Overhead images with object lists
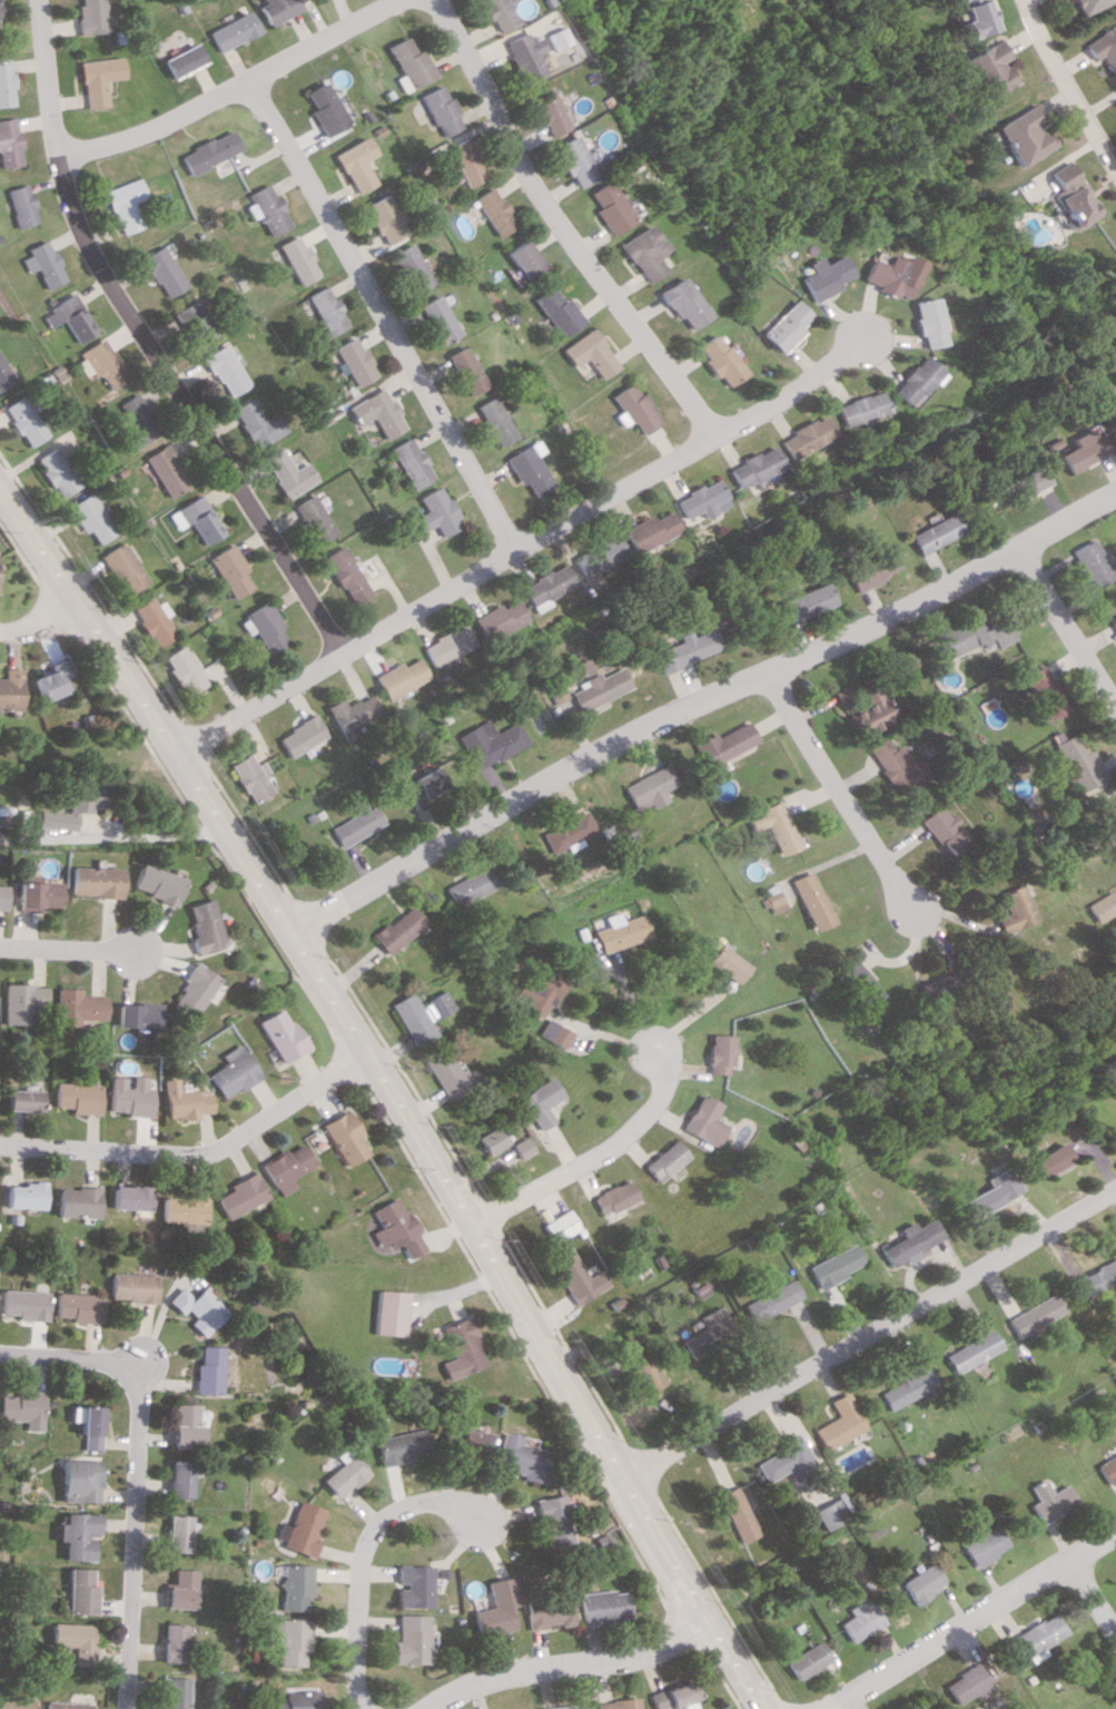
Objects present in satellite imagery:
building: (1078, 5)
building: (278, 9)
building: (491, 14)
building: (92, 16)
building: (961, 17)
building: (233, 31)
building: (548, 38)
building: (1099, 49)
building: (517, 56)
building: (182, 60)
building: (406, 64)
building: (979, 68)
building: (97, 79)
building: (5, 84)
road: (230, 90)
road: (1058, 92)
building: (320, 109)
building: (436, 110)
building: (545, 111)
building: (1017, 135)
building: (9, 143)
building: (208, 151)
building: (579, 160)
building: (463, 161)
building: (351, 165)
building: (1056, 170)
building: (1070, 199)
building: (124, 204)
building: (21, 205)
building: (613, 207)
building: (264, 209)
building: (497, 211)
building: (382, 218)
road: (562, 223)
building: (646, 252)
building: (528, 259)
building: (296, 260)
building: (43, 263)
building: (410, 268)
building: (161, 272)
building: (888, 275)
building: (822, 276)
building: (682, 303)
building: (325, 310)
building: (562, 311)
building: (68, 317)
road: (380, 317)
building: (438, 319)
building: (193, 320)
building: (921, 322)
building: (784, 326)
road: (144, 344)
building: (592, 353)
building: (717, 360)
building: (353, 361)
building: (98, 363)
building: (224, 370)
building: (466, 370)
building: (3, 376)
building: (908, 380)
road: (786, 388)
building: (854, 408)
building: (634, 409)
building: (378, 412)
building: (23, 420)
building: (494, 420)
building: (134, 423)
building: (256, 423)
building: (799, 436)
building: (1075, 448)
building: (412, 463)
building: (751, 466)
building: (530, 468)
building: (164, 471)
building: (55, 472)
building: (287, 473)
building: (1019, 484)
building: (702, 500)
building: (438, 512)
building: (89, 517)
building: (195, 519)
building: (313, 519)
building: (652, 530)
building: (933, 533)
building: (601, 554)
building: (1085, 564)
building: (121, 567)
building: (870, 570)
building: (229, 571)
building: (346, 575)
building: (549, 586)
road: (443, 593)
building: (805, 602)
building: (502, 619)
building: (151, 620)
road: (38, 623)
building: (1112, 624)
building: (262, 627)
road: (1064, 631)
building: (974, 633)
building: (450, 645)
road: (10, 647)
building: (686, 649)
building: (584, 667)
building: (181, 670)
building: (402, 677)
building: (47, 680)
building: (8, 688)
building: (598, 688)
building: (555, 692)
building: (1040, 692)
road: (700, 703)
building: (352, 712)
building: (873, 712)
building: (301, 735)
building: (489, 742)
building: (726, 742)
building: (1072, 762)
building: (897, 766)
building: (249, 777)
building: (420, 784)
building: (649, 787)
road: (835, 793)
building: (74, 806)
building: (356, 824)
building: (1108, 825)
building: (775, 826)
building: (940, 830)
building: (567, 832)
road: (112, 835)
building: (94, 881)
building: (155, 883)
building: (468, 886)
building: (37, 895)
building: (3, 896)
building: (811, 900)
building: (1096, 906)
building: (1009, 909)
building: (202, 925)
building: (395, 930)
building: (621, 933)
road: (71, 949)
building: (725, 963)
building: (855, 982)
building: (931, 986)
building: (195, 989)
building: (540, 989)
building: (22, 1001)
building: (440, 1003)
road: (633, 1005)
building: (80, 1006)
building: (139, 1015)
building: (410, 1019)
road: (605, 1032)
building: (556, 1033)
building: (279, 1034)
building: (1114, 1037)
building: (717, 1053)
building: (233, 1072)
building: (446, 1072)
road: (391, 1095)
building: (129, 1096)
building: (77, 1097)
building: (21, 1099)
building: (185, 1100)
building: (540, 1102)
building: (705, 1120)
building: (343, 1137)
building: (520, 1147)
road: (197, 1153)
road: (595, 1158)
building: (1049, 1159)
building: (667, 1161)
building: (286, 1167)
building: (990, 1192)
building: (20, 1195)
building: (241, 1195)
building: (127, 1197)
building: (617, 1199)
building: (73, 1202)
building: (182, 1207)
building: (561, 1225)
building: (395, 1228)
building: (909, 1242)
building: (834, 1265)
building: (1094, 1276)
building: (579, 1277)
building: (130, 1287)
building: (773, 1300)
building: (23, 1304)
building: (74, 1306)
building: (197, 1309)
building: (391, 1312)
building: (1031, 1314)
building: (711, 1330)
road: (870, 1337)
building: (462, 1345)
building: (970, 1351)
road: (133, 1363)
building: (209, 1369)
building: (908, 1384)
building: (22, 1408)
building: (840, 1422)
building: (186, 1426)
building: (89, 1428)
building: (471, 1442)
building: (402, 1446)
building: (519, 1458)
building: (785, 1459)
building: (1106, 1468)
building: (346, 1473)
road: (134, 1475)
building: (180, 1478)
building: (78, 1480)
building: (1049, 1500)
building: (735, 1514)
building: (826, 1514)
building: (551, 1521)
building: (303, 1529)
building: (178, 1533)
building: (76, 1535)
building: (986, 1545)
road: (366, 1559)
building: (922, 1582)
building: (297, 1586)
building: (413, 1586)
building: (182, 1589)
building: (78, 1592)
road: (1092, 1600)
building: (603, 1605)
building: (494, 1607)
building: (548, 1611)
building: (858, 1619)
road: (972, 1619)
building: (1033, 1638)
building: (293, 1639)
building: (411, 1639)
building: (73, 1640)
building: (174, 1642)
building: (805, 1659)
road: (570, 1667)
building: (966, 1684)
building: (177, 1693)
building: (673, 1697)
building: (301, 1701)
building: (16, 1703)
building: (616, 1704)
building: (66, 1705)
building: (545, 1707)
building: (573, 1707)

### Your instructions
Copy the entries above faithfully and omit every image.

### Answer section
Objects present in satellite imagery:
building: (1078, 5)
building: (278, 9)
building: (491, 14)
building: (92, 16)
building: (961, 17)
building: (233, 31)
building: (548, 38)
building: (1099, 49)
building: (517, 56)
building: (182, 60)
building: (406, 64)
building: (979, 68)
building: (97, 79)
building: (5, 84)
road: (230, 90)
road: (1058, 92)
building: (320, 109)
building: (436, 110)
building: (545, 111)
building: (1017, 135)
building: (9, 143)
building: (208, 151)
building: (579, 160)
building: (463, 161)
building: (351, 165)
building: (1056, 170)
building: (1070, 199)
building: (124, 204)
building: (21, 205)
building: (613, 207)
building: (264, 209)
building: (497, 211)
building: (382, 218)
road: (562, 223)
building: (646, 252)
building: (528, 259)
building: (296, 260)
building: (43, 263)
building: (410, 268)
building: (161, 272)
building: (888, 275)
building: (822, 276)
building: (682, 303)
building: (325, 310)
building: (562, 311)
building: (68, 317)
road: (380, 317)
building: (438, 319)
building: (193, 320)
building: (921, 322)
building: (784, 326)
road: (144, 344)
building: (592, 353)
building: (717, 360)
building: (353, 361)
building: (98, 363)
building: (224, 370)
building: (466, 370)
building: (3, 376)
building: (908, 380)
road: (786, 388)
building: (854, 408)
building: (634, 409)
building: (378, 412)
building: (23, 420)
building: (494, 420)
building: (134, 423)
building: (256, 423)
building: (799, 436)
building: (1075, 448)
building: (412, 463)
building: (751, 466)
building: (530, 468)
building: (164, 471)
building: (55, 472)
building: (287, 473)
building: (1019, 484)
building: (702, 500)
building: (438, 512)
building: (89, 517)
building: (195, 519)
building: (313, 519)
building: (652, 530)
building: (933, 533)
building: (601, 554)
building: (1085, 564)
building: (121, 567)
building: (870, 570)
building: (229, 571)
building: (346, 575)
building: (549, 586)
road: (443, 593)
building: (805, 602)
building: (502, 619)
building: (151, 620)
road: (38, 623)
building: (1112, 624)
building: (262, 627)
road: (1064, 631)
building: (974, 633)
building: (450, 645)
road: (10, 647)
building: (686, 649)
building: (584, 667)
building: (181, 670)
building: (402, 677)
building: (47, 680)
building: (8, 688)
building: (598, 688)
building: (555, 692)
building: (1040, 692)
road: (700, 703)
building: (352, 712)
building: (873, 712)
building: (301, 735)
building: (489, 742)
building: (726, 742)
building: (1072, 762)
building: (897, 766)
building: (249, 777)
building: (420, 784)
building: (649, 787)
road: (835, 793)
building: (74, 806)
building: (356, 824)
building: (1108, 825)
building: (775, 826)
building: (940, 830)
building: (567, 832)
road: (112, 835)
building: (94, 881)
building: (155, 883)
building: (468, 886)
building: (37, 895)
building: (3, 896)
building: (811, 900)
building: (1096, 906)
building: (1009, 909)
building: (202, 925)
building: (395, 930)
building: (621, 933)
road: (71, 949)
building: (725, 963)
building: (855, 982)
building: (931, 986)
building: (195, 989)
building: (540, 989)
building: (22, 1001)
building: (440, 1003)
road: (633, 1005)
building: (80, 1006)
building: (139, 1015)
building: (410, 1019)
road: (605, 1032)
building: (556, 1033)
building: (279, 1034)
building: (1114, 1037)
building: (717, 1053)
building: (233, 1072)
building: (446, 1072)
road: (391, 1095)
building: (129, 1096)
building: (77, 1097)
building: (21, 1099)
building: (185, 1100)
building: (540, 1102)
building: (705, 1120)
building: (343, 1137)
building: (520, 1147)
road: (197, 1153)
road: (595, 1158)
building: (1049, 1159)
building: (667, 1161)
building: (286, 1167)
building: (990, 1192)
building: (20, 1195)
building: (241, 1195)
building: (127, 1197)
building: (617, 1199)
building: (73, 1202)
building: (182, 1207)
building: (561, 1225)
building: (395, 1228)
building: (909, 1242)
building: (834, 1265)
building: (1094, 1276)
building: (579, 1277)
building: (130, 1287)
building: (773, 1300)
building: (23, 1304)
building: (74, 1306)
building: (197, 1309)
building: (391, 1312)
building: (1031, 1314)
building: (711, 1330)
road: (870, 1337)
building: (462, 1345)
building: (970, 1351)
road: (133, 1363)
building: (209, 1369)
building: (908, 1384)
building: (22, 1408)
building: (840, 1422)
building: (186, 1426)
building: (89, 1428)
building: (471, 1442)
building: (402, 1446)
building: (519, 1458)
building: (785, 1459)
building: (1106, 1468)
building: (346, 1473)
road: (134, 1475)
building: (180, 1478)
building: (78, 1480)
building: (1049, 1500)
building: (735, 1514)
building: (826, 1514)
building: (551, 1521)
building: (303, 1529)
building: (178, 1533)
building: (76, 1535)
building: (986, 1545)
road: (366, 1559)
building: (922, 1582)
building: (297, 1586)
building: (413, 1586)
building: (182, 1589)
building: (78, 1592)
road: (1092, 1600)
building: (603, 1605)
building: (494, 1607)
building: (548, 1611)
building: (858, 1619)
road: (972, 1619)
building: (1033, 1638)
building: (293, 1639)
building: (411, 1639)
building: (73, 1640)
building: (174, 1642)
building: (805, 1659)
road: (570, 1667)
building: (966, 1684)
building: (177, 1693)
building: (673, 1697)
building: (301, 1701)
building: (16, 1703)
building: (616, 1704)
building: (66, 1705)
building: (545, 1707)
building: (573, 1707)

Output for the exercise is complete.